# Task prompt
Extract all lines in the data that contain the word "capsule".
(Beginning of Study material)
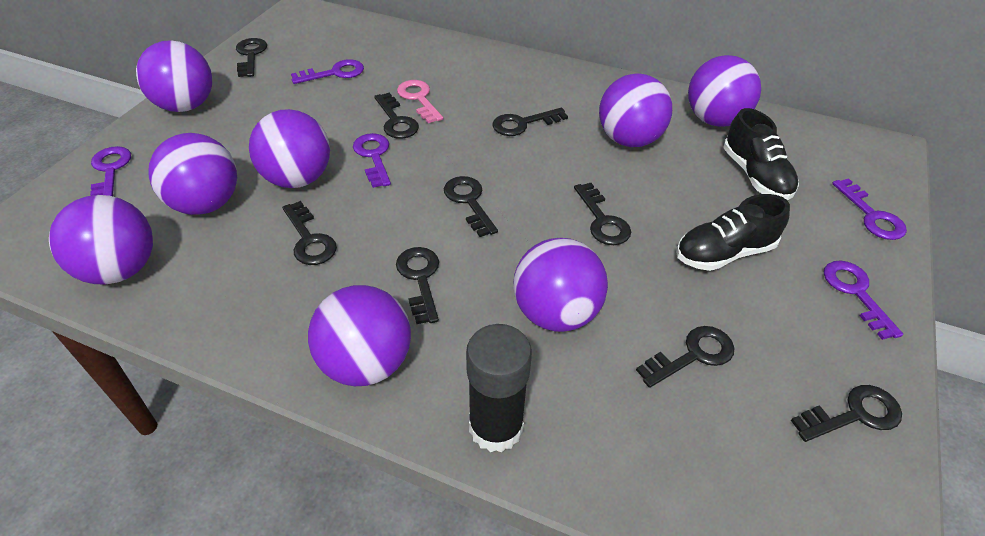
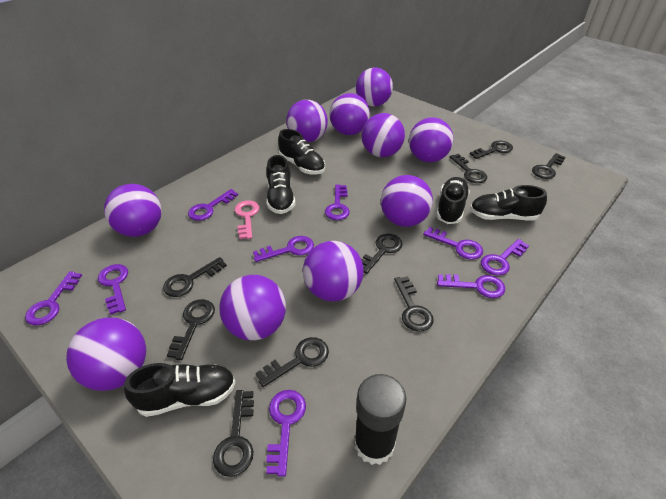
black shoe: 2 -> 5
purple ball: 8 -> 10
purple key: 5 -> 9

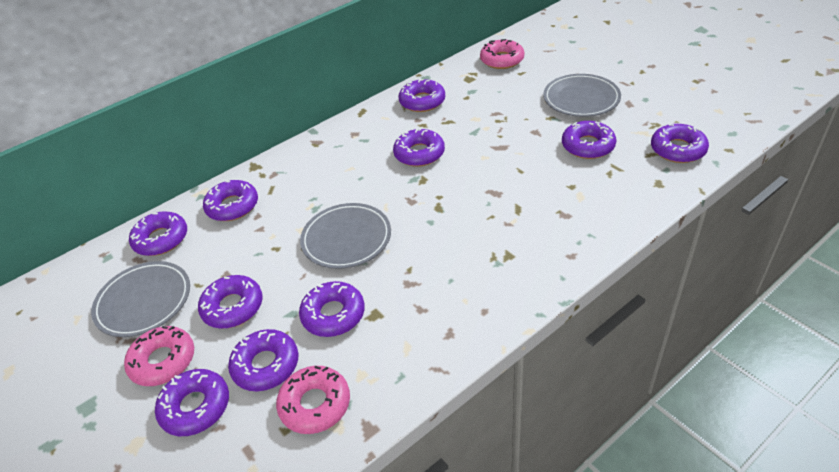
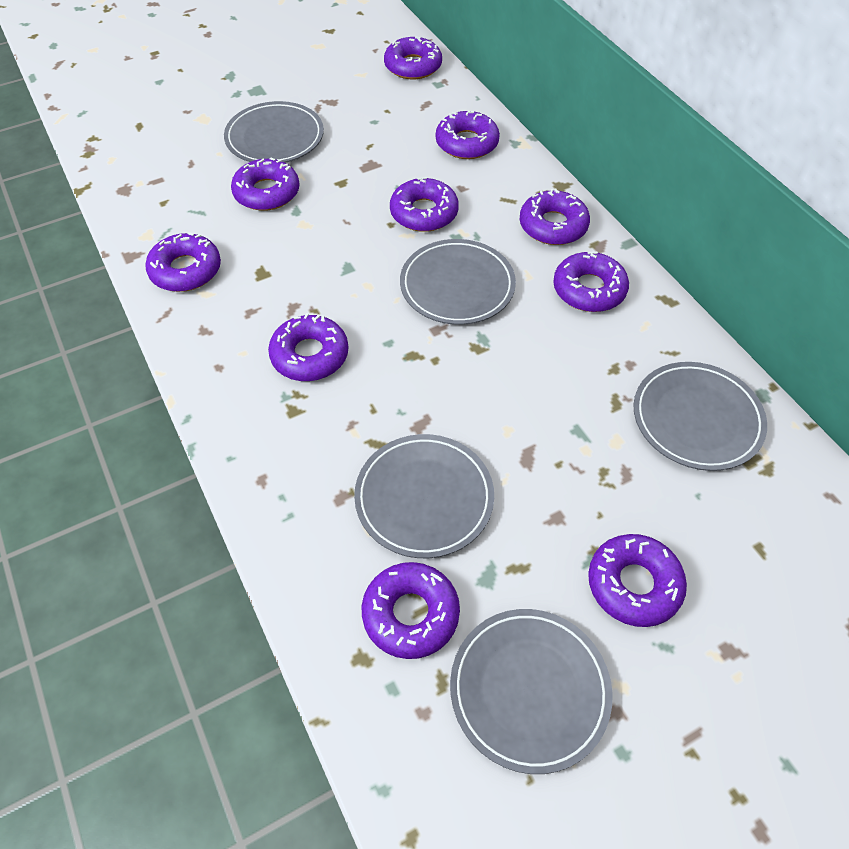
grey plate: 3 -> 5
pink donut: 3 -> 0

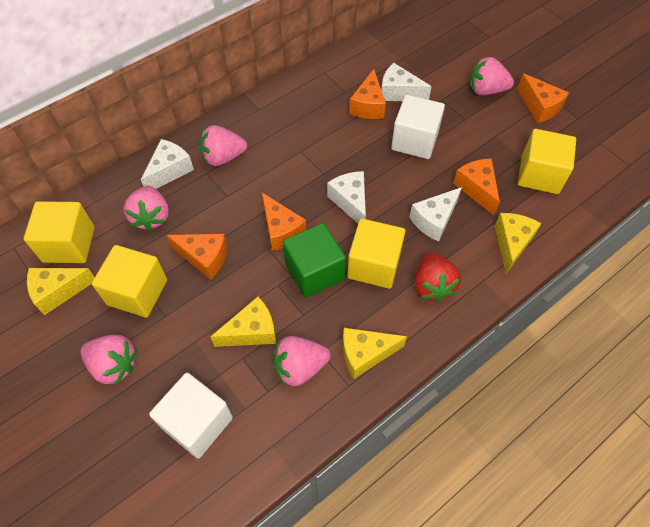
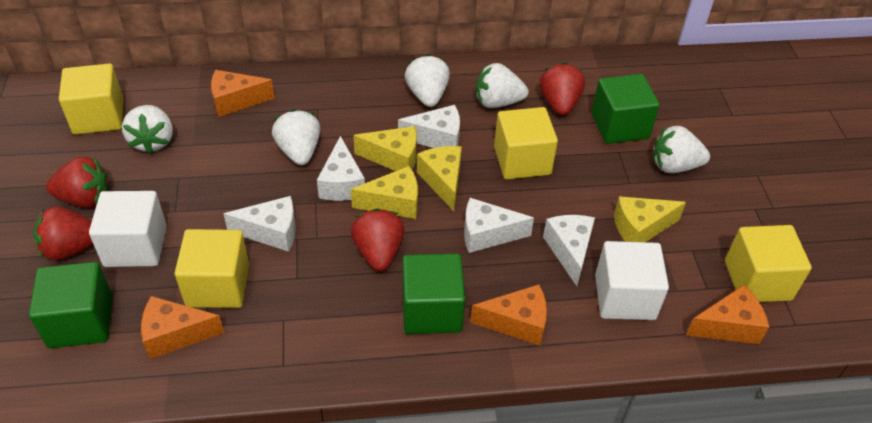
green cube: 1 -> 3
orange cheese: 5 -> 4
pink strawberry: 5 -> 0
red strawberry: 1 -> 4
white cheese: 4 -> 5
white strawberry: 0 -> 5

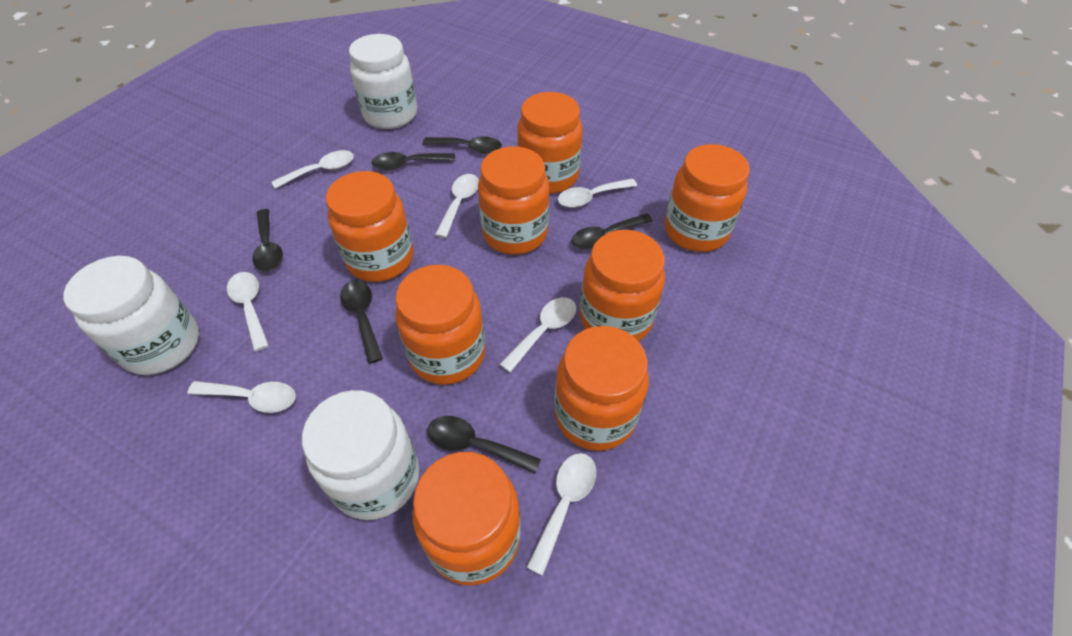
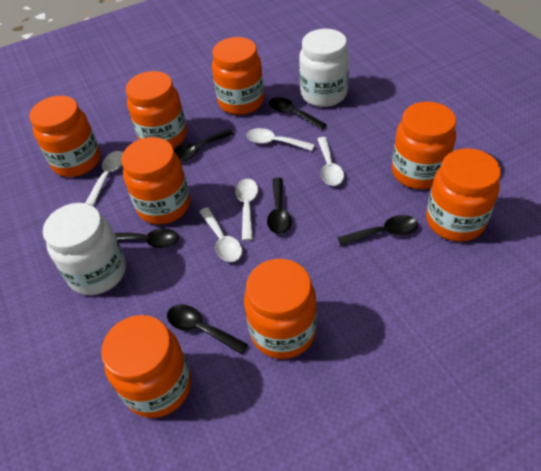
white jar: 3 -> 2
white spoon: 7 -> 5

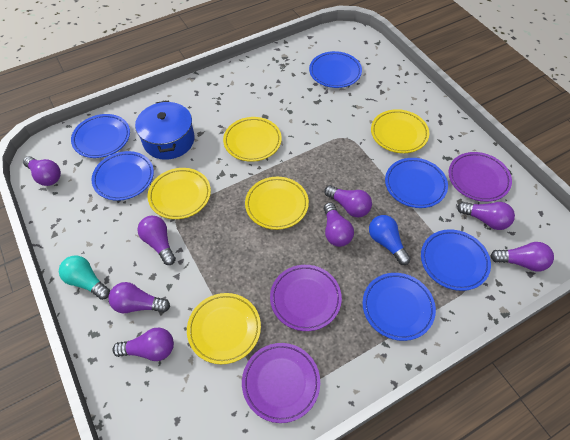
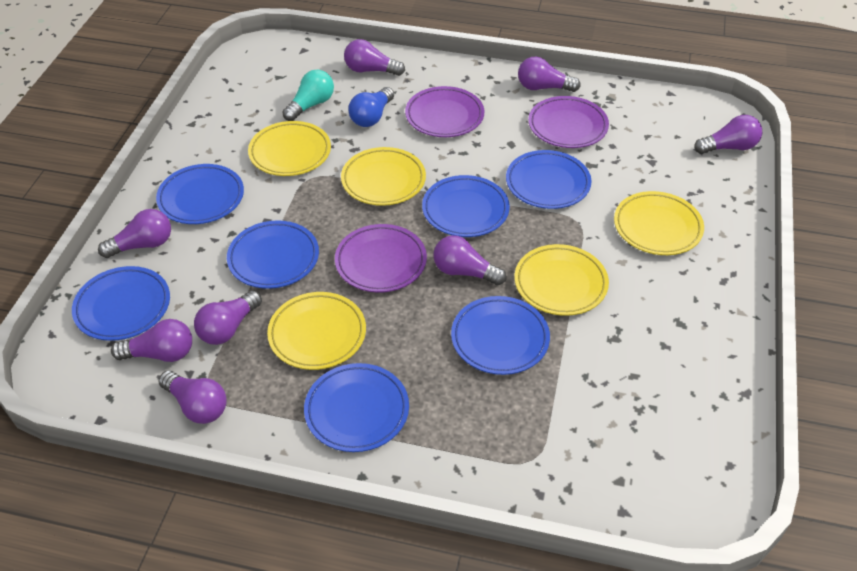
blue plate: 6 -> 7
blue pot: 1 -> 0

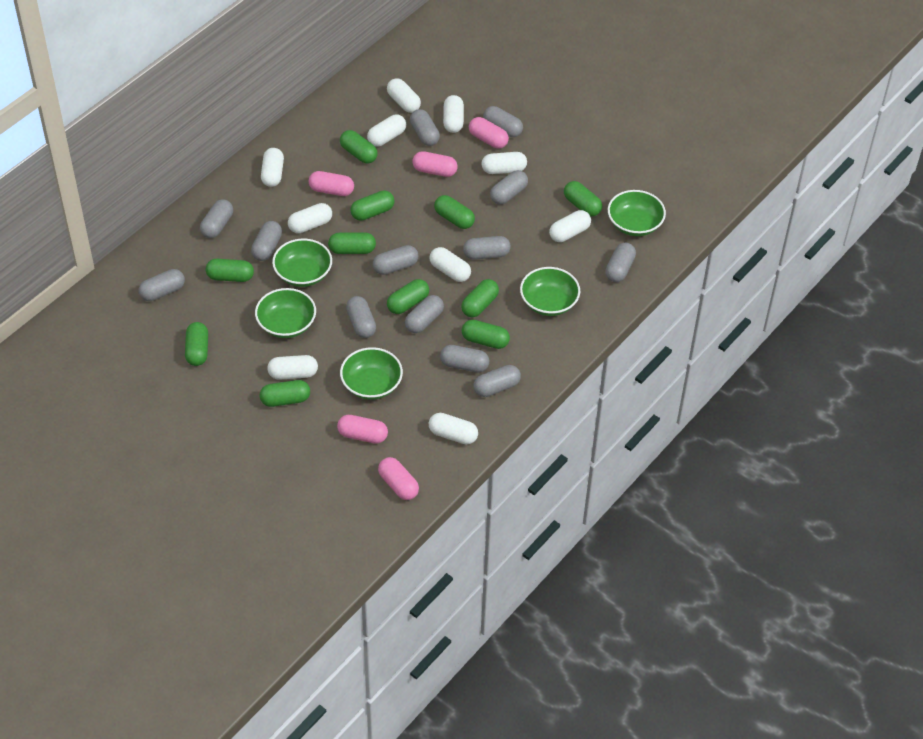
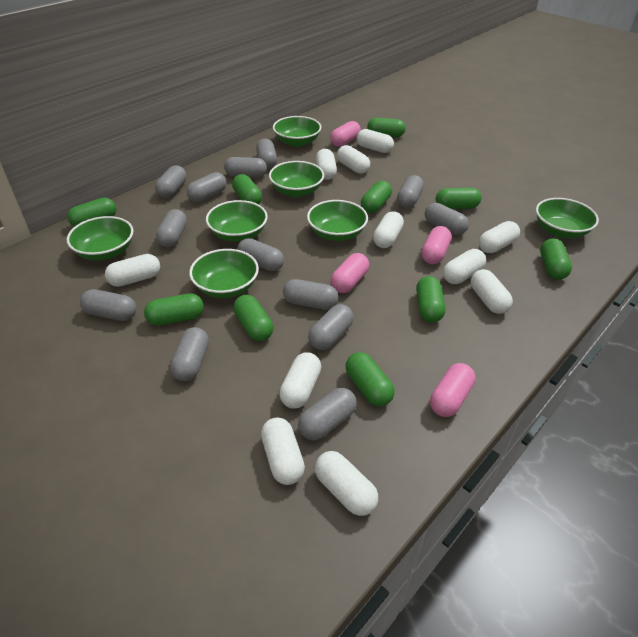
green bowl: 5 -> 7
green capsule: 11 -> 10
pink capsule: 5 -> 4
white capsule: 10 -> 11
(End of Study material)
# Reply to the task
green capsule: 11 -> 10
pink capsule: 5 -> 4
white capsule: 10 -> 11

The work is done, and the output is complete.